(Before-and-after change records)

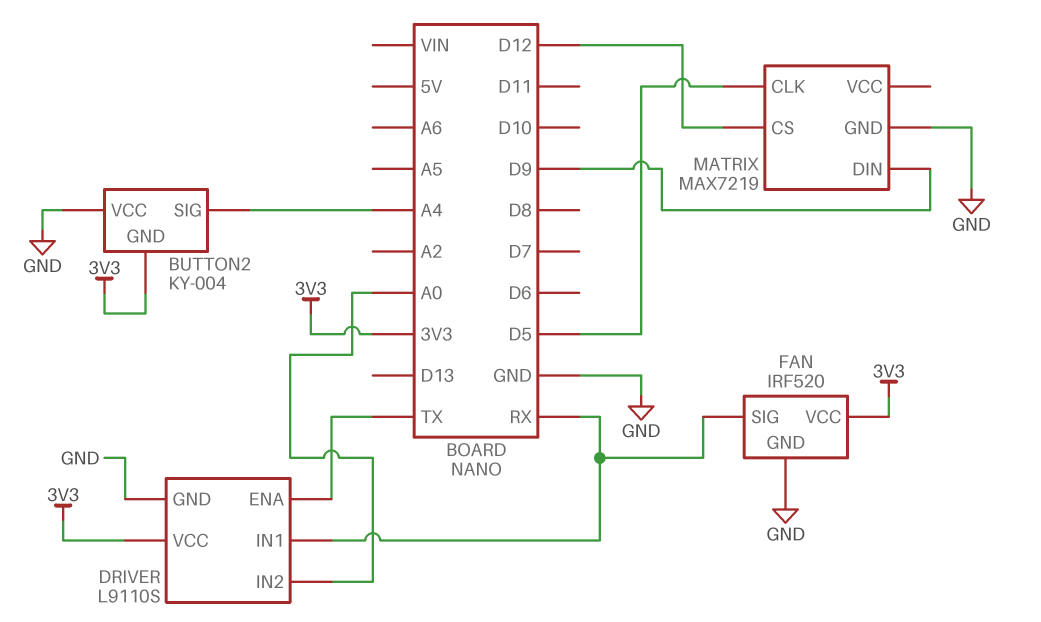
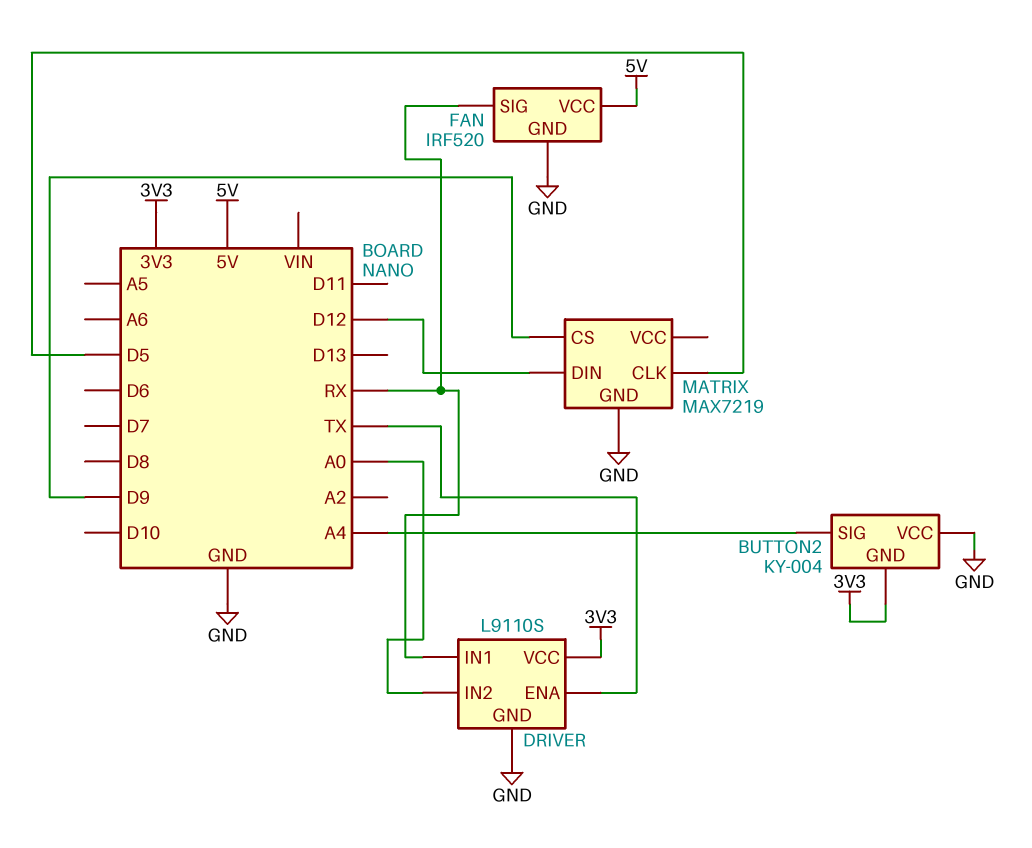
FAN pin VCC: 3V3 -> 5V
MATRIX pin CS: D12 -> D9
MATRIX pin DIN: D9 -> D12

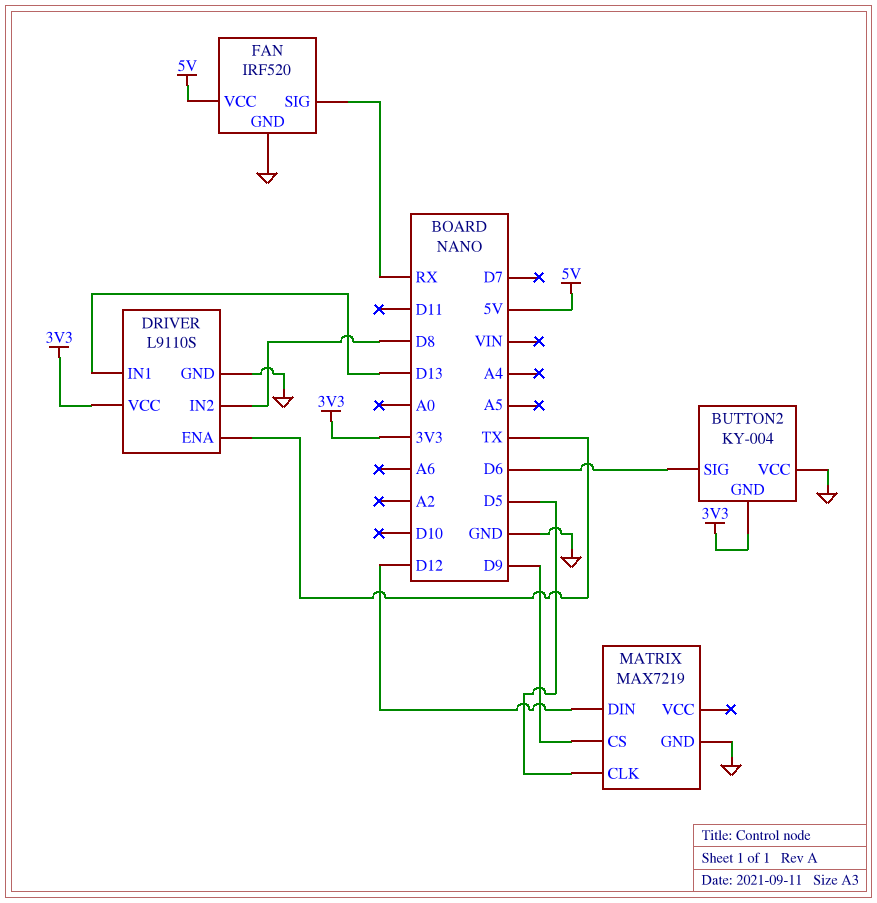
BUTTON2 pin SIG: A4 -> D6
DRIVER pin IN1: RX -> D13
DRIVER pin IN2: A0 -> D8

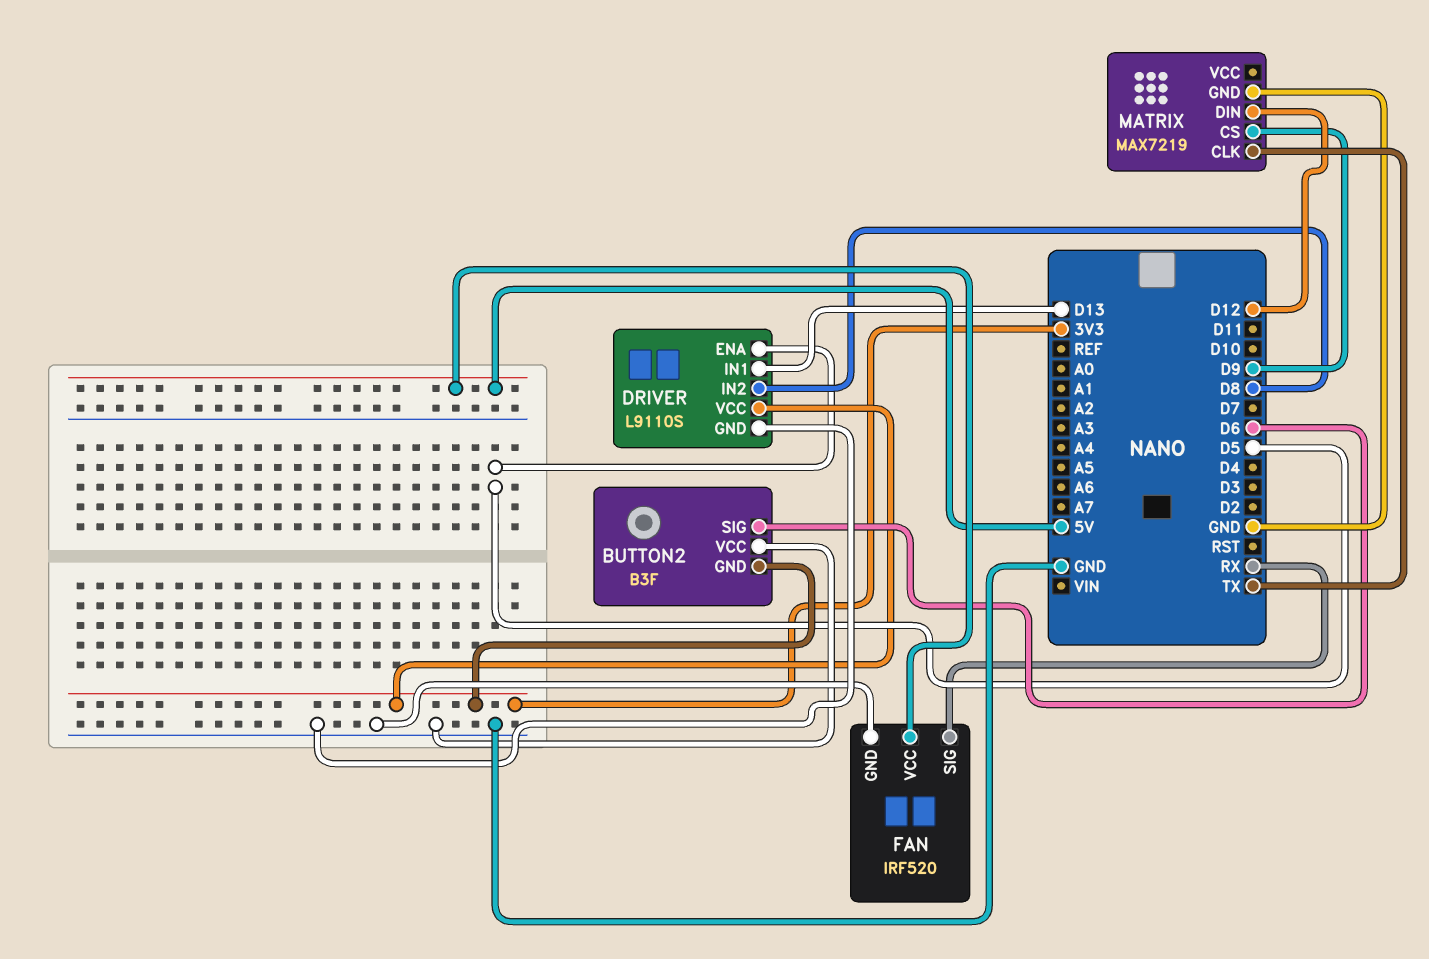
BUTTON2: KY-004 -> B3F
DRIVER pin ENA: TX -> D5
MATRIX pin CLK: D5 -> TX

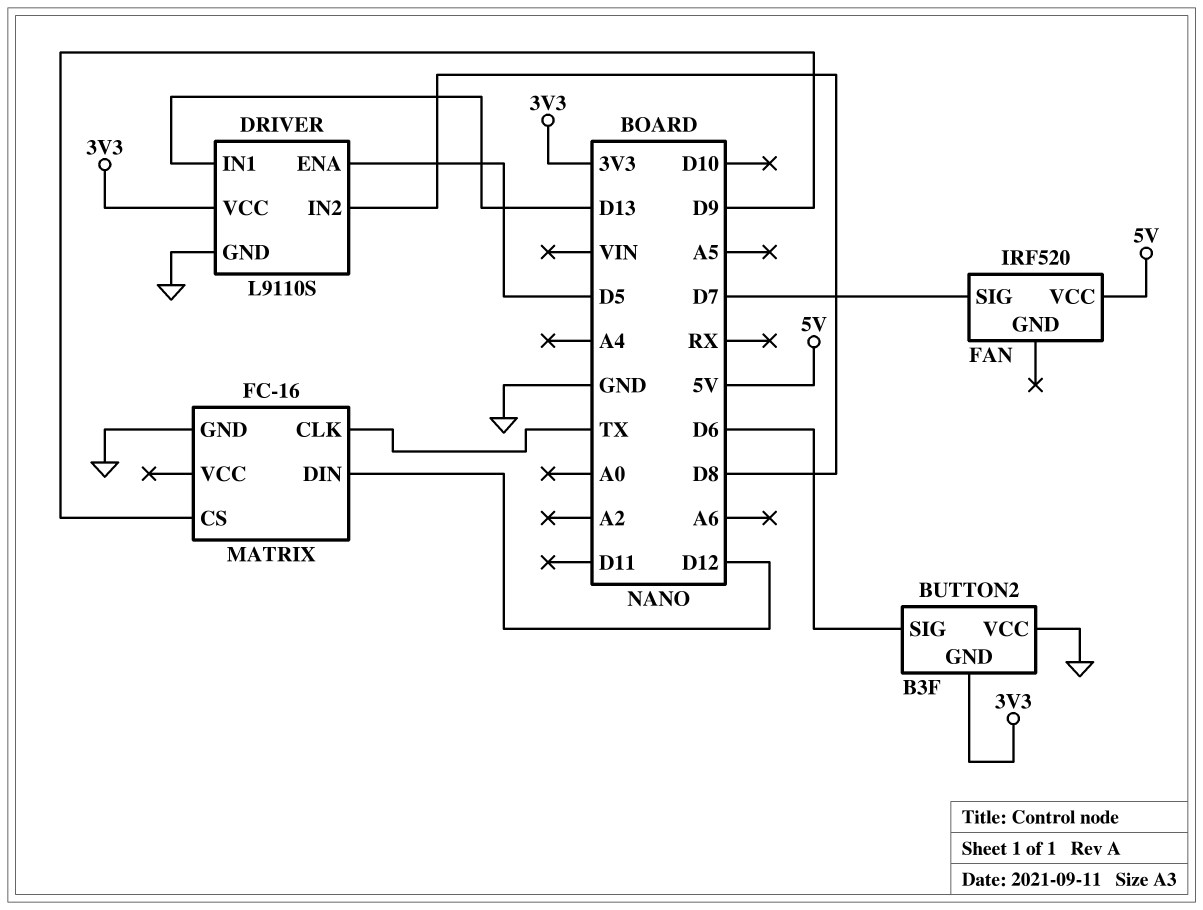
FAN pin GND: GND -> none
FAN pin SIG: RX -> D7
MATRIX: MAX7219 -> FC-16

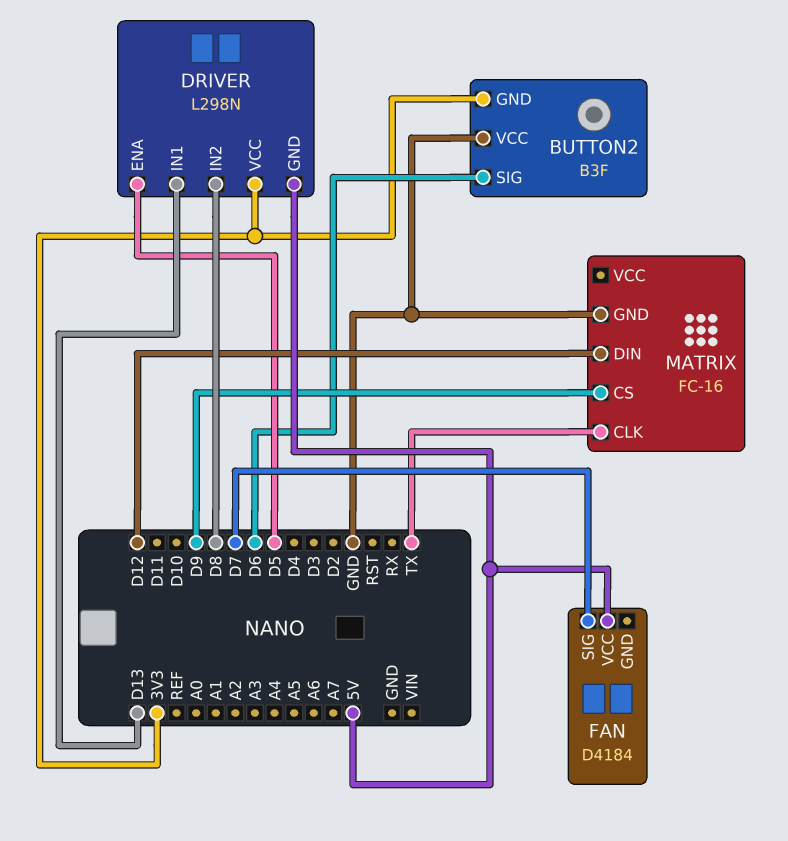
DRIVER: L9110S -> L298N
DRIVER pin GND: GND -> 5V
FAN: IRF520 -> D4184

(The task) All of the entries above should be duplicated exactly, except for the pictures.

(Result below)
FAN pin VCC: 3V3 -> 5V
MATRIX pin CS: D12 -> D9
MATRIX pin DIN: D9 -> D12

BUTTON2 pin SIG: A4 -> D6
DRIVER pin IN1: RX -> D13
DRIVER pin IN2: A0 -> D8

BUTTON2: KY-004 -> B3F
DRIVER pin ENA: TX -> D5
MATRIX pin CLK: D5 -> TX

FAN pin GND: GND -> none
FAN pin SIG: RX -> D7
MATRIX: MAX7219 -> FC-16

DRIVER: L9110S -> L298N
DRIVER pin GND: GND -> 5V
FAN: IRF520 -> D4184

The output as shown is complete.